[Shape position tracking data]
= = = =

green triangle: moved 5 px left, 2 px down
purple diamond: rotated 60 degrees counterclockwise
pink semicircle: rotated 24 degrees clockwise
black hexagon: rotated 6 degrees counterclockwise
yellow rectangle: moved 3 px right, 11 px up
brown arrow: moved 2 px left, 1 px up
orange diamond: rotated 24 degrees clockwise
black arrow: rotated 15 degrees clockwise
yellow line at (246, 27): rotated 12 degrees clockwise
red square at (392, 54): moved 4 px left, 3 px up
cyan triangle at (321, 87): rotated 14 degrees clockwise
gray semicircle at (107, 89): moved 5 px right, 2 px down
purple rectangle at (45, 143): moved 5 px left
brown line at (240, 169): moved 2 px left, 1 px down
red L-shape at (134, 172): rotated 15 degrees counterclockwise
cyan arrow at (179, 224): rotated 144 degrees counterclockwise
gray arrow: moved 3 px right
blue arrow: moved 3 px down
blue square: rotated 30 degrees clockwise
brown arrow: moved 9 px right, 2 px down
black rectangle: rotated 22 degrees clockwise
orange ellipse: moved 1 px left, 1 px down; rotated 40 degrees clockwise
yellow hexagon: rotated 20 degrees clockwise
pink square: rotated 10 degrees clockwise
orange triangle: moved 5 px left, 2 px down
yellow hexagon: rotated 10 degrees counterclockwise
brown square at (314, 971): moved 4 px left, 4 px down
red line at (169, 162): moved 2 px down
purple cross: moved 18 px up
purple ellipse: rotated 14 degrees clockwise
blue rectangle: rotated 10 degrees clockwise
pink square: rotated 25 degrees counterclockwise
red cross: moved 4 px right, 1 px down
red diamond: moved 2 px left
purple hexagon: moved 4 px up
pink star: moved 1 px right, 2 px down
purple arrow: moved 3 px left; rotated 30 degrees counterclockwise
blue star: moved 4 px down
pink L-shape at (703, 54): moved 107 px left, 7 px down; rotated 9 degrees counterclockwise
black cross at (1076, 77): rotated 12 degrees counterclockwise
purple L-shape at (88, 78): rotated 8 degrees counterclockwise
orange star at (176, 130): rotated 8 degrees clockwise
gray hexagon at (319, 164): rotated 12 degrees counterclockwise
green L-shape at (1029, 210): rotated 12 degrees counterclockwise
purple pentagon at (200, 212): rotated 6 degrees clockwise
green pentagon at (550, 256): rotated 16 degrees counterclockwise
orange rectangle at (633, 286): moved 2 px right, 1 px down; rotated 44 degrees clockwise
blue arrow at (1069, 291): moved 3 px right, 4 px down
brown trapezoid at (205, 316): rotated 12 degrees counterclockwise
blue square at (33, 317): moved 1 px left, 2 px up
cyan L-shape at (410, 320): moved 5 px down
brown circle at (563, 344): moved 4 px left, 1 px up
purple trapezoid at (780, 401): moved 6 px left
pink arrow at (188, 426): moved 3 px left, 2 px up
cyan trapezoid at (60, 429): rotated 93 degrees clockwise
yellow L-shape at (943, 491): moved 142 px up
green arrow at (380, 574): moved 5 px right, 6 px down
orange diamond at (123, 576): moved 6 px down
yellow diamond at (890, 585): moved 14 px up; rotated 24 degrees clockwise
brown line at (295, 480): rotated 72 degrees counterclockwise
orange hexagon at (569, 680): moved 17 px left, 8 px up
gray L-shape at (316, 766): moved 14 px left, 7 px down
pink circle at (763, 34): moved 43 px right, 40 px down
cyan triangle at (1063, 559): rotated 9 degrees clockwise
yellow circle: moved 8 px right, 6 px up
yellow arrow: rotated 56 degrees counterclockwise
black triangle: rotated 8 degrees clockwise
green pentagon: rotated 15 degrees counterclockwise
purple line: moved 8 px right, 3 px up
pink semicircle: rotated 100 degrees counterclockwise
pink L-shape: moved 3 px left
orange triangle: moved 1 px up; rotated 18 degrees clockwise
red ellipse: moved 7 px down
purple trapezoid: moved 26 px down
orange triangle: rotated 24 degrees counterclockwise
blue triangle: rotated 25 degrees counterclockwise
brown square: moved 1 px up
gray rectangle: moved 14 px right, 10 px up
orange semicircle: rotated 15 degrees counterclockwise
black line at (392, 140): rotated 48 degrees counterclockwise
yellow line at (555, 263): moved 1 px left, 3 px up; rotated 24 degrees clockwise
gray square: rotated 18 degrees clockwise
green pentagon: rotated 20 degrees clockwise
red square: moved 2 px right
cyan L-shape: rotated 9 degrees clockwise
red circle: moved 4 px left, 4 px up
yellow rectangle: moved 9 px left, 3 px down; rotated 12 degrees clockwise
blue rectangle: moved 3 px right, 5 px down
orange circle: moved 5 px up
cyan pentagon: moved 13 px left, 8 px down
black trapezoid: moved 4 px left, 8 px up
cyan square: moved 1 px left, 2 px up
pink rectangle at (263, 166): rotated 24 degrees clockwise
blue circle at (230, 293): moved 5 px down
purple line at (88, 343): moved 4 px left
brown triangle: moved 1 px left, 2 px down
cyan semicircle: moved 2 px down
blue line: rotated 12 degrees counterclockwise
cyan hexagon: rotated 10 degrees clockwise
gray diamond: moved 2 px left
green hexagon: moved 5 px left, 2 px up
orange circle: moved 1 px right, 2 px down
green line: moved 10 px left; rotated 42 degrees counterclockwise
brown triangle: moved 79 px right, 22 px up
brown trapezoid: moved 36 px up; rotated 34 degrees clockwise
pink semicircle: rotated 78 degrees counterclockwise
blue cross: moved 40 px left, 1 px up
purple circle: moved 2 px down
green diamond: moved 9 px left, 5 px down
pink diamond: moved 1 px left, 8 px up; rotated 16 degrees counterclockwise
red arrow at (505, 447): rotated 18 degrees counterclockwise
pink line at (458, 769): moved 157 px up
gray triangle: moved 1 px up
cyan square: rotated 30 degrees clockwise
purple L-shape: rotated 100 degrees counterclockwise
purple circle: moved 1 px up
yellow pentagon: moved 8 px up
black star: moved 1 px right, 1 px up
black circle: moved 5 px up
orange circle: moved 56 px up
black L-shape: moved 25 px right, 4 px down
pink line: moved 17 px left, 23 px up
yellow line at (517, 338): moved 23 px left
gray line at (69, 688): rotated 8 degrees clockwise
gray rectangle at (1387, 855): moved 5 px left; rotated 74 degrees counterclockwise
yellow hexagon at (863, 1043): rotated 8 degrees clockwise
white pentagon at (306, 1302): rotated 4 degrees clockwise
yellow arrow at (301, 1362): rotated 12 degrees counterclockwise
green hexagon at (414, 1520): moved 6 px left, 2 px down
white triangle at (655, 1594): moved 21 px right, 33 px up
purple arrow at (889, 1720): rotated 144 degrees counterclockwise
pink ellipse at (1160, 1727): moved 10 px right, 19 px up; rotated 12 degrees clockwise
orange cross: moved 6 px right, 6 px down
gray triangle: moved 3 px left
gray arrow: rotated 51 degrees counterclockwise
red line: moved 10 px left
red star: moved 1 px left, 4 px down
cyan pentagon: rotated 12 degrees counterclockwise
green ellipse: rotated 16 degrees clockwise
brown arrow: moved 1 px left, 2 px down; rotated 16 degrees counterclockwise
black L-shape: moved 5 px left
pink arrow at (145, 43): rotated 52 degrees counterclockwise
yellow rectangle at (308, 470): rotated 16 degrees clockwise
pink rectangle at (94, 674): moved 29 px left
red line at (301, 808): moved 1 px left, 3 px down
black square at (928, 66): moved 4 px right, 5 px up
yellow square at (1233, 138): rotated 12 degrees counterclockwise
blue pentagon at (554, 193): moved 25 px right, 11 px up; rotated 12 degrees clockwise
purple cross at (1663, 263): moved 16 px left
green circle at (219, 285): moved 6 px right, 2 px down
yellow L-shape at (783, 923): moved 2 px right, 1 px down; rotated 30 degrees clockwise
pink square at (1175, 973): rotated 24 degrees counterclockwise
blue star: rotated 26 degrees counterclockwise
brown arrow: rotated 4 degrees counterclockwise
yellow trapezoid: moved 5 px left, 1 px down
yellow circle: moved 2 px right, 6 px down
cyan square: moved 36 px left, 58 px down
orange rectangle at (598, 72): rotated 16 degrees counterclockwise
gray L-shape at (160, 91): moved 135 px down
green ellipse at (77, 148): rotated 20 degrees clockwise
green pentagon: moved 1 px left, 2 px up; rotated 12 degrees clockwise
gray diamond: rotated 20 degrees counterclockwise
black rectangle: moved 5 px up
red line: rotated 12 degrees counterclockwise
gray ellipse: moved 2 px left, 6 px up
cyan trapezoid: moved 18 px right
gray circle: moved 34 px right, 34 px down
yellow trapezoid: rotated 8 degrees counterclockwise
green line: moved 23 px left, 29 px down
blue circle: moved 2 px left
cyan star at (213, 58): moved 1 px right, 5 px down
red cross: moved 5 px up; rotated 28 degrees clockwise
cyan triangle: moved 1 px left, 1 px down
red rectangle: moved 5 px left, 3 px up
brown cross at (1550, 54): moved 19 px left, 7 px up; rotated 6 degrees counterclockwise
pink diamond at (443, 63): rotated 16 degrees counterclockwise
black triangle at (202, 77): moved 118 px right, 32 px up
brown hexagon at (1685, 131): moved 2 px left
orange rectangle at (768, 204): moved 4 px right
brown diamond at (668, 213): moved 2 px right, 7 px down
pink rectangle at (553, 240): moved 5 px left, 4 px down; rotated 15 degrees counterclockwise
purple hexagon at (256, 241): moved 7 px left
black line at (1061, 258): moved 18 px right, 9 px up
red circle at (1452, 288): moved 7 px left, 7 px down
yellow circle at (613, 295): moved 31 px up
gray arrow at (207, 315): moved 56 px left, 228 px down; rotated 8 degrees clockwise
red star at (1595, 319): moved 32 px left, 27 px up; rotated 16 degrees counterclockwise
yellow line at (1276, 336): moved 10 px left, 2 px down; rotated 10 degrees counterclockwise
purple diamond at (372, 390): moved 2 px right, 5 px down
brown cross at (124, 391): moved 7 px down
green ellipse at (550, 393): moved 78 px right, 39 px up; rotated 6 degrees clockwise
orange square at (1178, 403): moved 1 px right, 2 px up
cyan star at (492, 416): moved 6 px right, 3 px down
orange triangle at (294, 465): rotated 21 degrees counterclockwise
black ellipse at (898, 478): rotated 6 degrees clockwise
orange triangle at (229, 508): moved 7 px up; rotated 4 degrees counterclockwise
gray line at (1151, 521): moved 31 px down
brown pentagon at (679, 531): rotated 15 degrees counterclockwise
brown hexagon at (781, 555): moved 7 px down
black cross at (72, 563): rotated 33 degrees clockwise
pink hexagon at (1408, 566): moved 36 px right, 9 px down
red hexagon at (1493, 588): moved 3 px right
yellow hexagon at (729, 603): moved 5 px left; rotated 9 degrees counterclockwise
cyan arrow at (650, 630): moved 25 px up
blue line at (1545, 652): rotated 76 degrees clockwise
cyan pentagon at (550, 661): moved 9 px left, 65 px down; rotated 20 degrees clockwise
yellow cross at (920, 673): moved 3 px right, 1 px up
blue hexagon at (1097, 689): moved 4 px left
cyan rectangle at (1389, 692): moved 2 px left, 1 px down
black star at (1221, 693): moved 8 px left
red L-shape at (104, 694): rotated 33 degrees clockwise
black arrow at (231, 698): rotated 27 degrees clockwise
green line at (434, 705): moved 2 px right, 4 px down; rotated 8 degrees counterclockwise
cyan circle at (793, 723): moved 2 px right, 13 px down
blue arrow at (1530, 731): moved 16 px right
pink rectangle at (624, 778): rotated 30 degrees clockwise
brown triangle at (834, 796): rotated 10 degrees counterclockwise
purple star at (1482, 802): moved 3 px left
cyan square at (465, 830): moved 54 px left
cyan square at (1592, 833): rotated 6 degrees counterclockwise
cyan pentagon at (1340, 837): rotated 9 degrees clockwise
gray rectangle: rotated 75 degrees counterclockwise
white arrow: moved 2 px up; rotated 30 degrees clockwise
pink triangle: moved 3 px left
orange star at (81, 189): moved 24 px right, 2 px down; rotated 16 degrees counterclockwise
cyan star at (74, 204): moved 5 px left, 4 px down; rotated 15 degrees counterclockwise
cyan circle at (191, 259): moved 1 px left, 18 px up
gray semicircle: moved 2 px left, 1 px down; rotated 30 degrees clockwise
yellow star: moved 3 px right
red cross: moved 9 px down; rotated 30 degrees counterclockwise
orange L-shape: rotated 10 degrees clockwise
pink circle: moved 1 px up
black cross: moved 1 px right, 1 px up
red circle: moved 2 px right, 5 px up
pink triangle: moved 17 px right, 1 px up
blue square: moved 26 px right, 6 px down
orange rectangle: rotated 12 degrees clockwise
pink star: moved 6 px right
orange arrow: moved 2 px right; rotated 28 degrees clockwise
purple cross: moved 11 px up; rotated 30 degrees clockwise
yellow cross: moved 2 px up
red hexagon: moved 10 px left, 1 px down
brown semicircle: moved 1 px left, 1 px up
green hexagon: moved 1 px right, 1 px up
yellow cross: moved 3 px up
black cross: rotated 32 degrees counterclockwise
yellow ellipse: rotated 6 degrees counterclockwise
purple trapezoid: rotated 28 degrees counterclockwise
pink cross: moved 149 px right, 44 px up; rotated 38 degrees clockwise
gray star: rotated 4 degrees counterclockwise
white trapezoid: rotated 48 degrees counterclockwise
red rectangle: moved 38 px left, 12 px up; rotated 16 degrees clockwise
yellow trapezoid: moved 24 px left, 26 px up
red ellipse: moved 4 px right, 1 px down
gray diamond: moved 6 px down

= = = =

_ABOUT THIS EXERCISE_: From the records above, print exactly the lines that run from the line with "green hexagon: moved 5 px left, 2 px up" to the line with "yellow line at (517, 338): moved 23 px left", inclusive.

_WRITTEN RESPONSE_:
green hexagon: moved 5 px left, 2 px up
orange circle: moved 1 px right, 2 px down
green line: moved 10 px left; rotated 42 degrees counterclockwise
brown triangle: moved 79 px right, 22 px up
brown trapezoid: moved 36 px up; rotated 34 degrees clockwise
pink semicircle: rotated 78 degrees counterclockwise
blue cross: moved 40 px left, 1 px up
purple circle: moved 2 px down
green diamond: moved 9 px left, 5 px down
pink diamond: moved 1 px left, 8 px up; rotated 16 degrees counterclockwise
red arrow at (505, 447): rotated 18 degrees counterclockwise
pink line at (458, 769): moved 157 px up
gray triangle: moved 1 px up
cyan square: rotated 30 degrees clockwise
purple L-shape: rotated 100 degrees counterclockwise
purple circle: moved 1 px up
yellow pentagon: moved 8 px up
black star: moved 1 px right, 1 px up
black circle: moved 5 px up
orange circle: moved 56 px up
black L-shape: moved 25 px right, 4 px down
pink line: moved 17 px left, 23 px up
yellow line at (517, 338): moved 23 px left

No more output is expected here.